The full data, repeated exactly, is the only answer needed.

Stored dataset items
----
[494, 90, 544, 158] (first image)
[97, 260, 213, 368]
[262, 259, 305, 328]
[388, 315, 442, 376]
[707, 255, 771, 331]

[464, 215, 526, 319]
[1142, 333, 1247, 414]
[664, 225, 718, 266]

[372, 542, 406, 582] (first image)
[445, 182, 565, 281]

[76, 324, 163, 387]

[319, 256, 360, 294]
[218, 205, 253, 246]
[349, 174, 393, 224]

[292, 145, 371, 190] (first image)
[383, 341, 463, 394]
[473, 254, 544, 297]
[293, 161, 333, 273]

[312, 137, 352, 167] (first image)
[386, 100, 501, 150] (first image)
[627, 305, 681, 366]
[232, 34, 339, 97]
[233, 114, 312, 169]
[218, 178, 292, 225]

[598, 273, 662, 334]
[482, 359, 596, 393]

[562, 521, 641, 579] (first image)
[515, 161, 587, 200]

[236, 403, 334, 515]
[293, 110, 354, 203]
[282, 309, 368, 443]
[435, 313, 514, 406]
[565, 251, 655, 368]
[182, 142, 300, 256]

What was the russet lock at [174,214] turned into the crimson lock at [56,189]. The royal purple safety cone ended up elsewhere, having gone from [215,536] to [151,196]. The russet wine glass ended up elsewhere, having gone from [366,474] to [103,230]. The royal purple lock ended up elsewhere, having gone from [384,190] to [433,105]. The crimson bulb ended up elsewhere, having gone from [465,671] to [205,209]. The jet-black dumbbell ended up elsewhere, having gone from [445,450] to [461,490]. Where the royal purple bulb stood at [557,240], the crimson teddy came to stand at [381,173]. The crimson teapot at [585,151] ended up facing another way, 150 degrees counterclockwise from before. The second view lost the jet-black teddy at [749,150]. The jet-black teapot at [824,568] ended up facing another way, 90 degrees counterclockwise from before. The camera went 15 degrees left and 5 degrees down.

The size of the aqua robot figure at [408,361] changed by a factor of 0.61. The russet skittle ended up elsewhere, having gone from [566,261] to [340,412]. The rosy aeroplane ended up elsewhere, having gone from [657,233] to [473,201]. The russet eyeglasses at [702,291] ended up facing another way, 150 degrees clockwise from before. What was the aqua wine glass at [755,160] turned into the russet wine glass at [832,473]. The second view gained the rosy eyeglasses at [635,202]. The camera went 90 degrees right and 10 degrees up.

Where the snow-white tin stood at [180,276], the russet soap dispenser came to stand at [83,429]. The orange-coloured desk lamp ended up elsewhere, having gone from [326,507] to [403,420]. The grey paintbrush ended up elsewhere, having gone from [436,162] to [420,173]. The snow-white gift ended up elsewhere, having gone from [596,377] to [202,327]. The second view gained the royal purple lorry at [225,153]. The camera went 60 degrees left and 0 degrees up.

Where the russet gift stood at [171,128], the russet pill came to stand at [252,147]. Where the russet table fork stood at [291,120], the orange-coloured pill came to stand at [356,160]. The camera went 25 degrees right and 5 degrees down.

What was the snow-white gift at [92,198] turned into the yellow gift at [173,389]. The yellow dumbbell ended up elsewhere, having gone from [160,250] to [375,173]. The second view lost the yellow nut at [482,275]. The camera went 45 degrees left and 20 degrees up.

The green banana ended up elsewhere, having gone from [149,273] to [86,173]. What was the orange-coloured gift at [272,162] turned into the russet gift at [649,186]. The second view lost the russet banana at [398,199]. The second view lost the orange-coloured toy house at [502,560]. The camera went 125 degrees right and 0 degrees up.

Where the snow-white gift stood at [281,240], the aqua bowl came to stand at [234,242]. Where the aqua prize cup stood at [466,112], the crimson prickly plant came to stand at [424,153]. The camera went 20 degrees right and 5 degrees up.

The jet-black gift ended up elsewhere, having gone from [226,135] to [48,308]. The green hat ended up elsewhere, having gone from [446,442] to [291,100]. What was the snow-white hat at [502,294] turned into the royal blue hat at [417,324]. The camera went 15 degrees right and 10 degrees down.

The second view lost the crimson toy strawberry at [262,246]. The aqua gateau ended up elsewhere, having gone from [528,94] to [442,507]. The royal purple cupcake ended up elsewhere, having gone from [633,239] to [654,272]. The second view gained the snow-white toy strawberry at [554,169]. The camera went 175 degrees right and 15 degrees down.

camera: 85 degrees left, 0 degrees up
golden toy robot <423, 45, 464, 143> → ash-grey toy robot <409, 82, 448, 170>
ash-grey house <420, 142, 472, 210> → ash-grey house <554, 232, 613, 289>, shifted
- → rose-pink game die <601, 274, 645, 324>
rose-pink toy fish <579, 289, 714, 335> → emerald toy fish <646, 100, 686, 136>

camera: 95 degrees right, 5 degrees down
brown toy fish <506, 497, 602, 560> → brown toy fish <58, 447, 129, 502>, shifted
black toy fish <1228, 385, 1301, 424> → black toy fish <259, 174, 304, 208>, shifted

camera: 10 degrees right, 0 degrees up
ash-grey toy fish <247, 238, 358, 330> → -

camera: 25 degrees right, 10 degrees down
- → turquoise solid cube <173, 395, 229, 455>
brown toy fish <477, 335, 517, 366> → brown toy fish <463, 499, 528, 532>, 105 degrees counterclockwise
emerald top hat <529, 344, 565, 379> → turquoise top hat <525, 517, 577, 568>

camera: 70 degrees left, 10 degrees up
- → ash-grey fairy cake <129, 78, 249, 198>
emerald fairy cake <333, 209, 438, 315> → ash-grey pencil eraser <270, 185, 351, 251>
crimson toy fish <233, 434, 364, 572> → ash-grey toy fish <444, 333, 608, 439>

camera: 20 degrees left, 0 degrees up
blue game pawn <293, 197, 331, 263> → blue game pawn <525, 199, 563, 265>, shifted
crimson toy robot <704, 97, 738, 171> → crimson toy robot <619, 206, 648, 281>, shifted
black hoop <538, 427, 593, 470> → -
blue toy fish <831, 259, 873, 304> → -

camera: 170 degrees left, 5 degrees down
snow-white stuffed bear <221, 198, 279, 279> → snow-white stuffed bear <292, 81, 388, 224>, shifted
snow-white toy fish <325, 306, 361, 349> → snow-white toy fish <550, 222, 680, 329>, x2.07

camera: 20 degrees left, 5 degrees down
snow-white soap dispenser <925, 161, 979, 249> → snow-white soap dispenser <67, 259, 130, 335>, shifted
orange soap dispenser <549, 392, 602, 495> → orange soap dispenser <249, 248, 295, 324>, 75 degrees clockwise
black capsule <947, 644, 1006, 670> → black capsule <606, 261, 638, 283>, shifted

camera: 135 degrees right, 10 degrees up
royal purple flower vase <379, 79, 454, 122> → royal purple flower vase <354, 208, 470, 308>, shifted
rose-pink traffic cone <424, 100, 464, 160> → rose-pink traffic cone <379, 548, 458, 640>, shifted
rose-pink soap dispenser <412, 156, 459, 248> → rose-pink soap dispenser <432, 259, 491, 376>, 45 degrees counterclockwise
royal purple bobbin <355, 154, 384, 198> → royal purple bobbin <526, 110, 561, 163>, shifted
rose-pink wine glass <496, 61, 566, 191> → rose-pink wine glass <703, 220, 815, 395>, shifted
----
__RESPONSE AREA__.
[494, 90, 544, 158] (first image)
[97, 260, 213, 368]
[262, 259, 305, 328]
[388, 315, 442, 376]
[707, 255, 771, 331]

[464, 215, 526, 319]
[1142, 333, 1247, 414]
[664, 225, 718, 266]

[372, 542, 406, 582] (first image)
[445, 182, 565, 281]

[76, 324, 163, 387]

[319, 256, 360, 294]
[218, 205, 253, 246]
[349, 174, 393, 224]

[292, 145, 371, 190] (first image)
[383, 341, 463, 394]
[473, 254, 544, 297]
[293, 161, 333, 273]

[312, 137, 352, 167] (first image)
[386, 100, 501, 150] (first image)
[627, 305, 681, 366]
[232, 34, 339, 97]
[233, 114, 312, 169]
[218, 178, 292, 225]

[598, 273, 662, 334]
[482, 359, 596, 393]

[562, 521, 641, 579] (first image)
[515, 161, 587, 200]

[236, 403, 334, 515]
[293, 110, 354, 203]
[282, 309, 368, 443]
[435, 313, 514, 406]
[565, 251, 655, 368]
[182, 142, 300, 256]

What was the russet lock at [174,214] turned into the crimson lock at [56,189]. The royal purple safety cone ended up elsewhere, having gone from [215,536] to [151,196]. The russet wine glass ended up elsewhere, having gone from [366,474] to [103,230]. The royal purple lock ended up elsewhere, having gone from [384,190] to [433,105]. The crimson bulb ended up elsewhere, having gone from [465,671] to [205,209]. The jet-black dumbbell ended up elsewhere, having gone from [445,450] to [461,490]. Where the royal purple bulb stood at [557,240], the crimson teddy came to stand at [381,173]. The crimson teapot at [585,151] ended up facing another way, 150 degrees counterclockwise from before. The second view lost the jet-black teddy at [749,150]. The jet-black teapot at [824,568] ended up facing another way, 90 degrees counterclockwise from before. The camera went 15 degrees left and 5 degrees down.

The size of the aqua robot figure at [408,361] changed by a factor of 0.61. The russet skittle ended up elsewhere, having gone from [566,261] to [340,412]. The rosy aeroplane ended up elsewhere, having gone from [657,233] to [473,201]. The russet eyeglasses at [702,291] ended up facing another way, 150 degrees clockwise from before. What was the aqua wine glass at [755,160] turned into the russet wine glass at [832,473]. The second view gained the rosy eyeglasses at [635,202]. The camera went 90 degrees right and 10 degrees up.

Where the snow-white tin stood at [180,276], the russet soap dispenser came to stand at [83,429]. The orange-coloured desk lamp ended up elsewhere, having gone from [326,507] to [403,420]. The grey paintbrush ended up elsewhere, having gone from [436,162] to [420,173]. The snow-white gift ended up elsewhere, having gone from [596,377] to [202,327]. The second view gained the royal purple lorry at [225,153]. The camera went 60 degrees left and 0 degrees up.

Where the russet gift stood at [171,128], the russet pill came to stand at [252,147]. Where the russet table fork stood at [291,120], the orange-coloured pill came to stand at [356,160]. The camera went 25 degrees right and 5 degrees down.

What was the snow-white gift at [92,198] turned into the yellow gift at [173,389]. The yellow dumbbell ended up elsewhere, having gone from [160,250] to [375,173]. The second view lost the yellow nut at [482,275]. The camera went 45 degrees left and 20 degrees up.

The green banana ended up elsewhere, having gone from [149,273] to [86,173]. What was the orange-coloured gift at [272,162] turned into the russet gift at [649,186]. The second view lost the russet banana at [398,199]. The second view lost the orange-coloured toy house at [502,560]. The camera went 125 degrees right and 0 degrees up.

Where the snow-white gift stood at [281,240], the aqua bowl came to stand at [234,242]. Where the aqua prize cup stood at [466,112], the crimson prickly plant came to stand at [424,153]. The camera went 20 degrees right and 5 degrees up.

The jet-black gift ended up elsewhere, having gone from [226,135] to [48,308]. The green hat ended up elsewhere, having gone from [446,442] to [291,100]. What was the snow-white hat at [502,294] turned into the royal blue hat at [417,324]. The camera went 15 degrees right and 10 degrees down.

The second view lost the crimson toy strawberry at [262,246]. The aqua gateau ended up elsewhere, having gone from [528,94] to [442,507]. The royal purple cupcake ended up elsewhere, having gone from [633,239] to [654,272]. The second view gained the snow-white toy strawberry at [554,169]. The camera went 175 degrees right and 15 degrees down.

camera: 85 degrees left, 0 degrees up
golden toy robot <423, 45, 464, 143> → ash-grey toy robot <409, 82, 448, 170>
ash-grey house <420, 142, 472, 210> → ash-grey house <554, 232, 613, 289>, shifted
- → rose-pink game die <601, 274, 645, 324>
rose-pink toy fish <579, 289, 714, 335> → emerald toy fish <646, 100, 686, 136>

camera: 95 degrees right, 5 degrees down
brown toy fish <506, 497, 602, 560> → brown toy fish <58, 447, 129, 502>, shifted
black toy fish <1228, 385, 1301, 424> → black toy fish <259, 174, 304, 208>, shifted

camera: 10 degrees right, 0 degrees up
ash-grey toy fish <247, 238, 358, 330> → -

camera: 25 degrees right, 10 degrees down
- → turquoise solid cube <173, 395, 229, 455>
brown toy fish <477, 335, 517, 366> → brown toy fish <463, 499, 528, 532>, 105 degrees counterclockwise
emerald top hat <529, 344, 565, 379> → turquoise top hat <525, 517, 577, 568>

camera: 70 degrees left, 10 degrees up
- → ash-grey fairy cake <129, 78, 249, 198>
emerald fairy cake <333, 209, 438, 315> → ash-grey pencil eraser <270, 185, 351, 251>
crimson toy fish <233, 434, 364, 572> → ash-grey toy fish <444, 333, 608, 439>

camera: 20 degrees left, 0 degrees up
blue game pawn <293, 197, 331, 263> → blue game pawn <525, 199, 563, 265>, shifted
crimson toy robot <704, 97, 738, 171> → crimson toy robot <619, 206, 648, 281>, shifted
black hoop <538, 427, 593, 470> → -
blue toy fish <831, 259, 873, 304> → -

camera: 170 degrees left, 5 degrees down
snow-white stuffed bear <221, 198, 279, 279> → snow-white stuffed bear <292, 81, 388, 224>, shifted
snow-white toy fish <325, 306, 361, 349> → snow-white toy fish <550, 222, 680, 329>, x2.07

camera: 20 degrees left, 5 degrees down
snow-white soap dispenser <925, 161, 979, 249> → snow-white soap dispenser <67, 259, 130, 335>, shifted
orange soap dispenser <549, 392, 602, 495> → orange soap dispenser <249, 248, 295, 324>, 75 degrees clockwise
black capsule <947, 644, 1006, 670> → black capsule <606, 261, 638, 283>, shifted

camera: 135 degrees right, 10 degrees up
royal purple flower vase <379, 79, 454, 122> → royal purple flower vase <354, 208, 470, 308>, shifted
rose-pink traffic cone <424, 100, 464, 160> → rose-pink traffic cone <379, 548, 458, 640>, shifted
rose-pink soap dispenser <412, 156, 459, 248> → rose-pink soap dispenser <432, 259, 491, 376>, 45 degrees counterclockwise
royal purple bobbin <355, 154, 384, 198> → royal purple bobbin <526, 110, 561, 163>, shifted
rose-pink wine glass <496, 61, 566, 191> → rose-pink wine glass <703, 220, 815, 395>, shifted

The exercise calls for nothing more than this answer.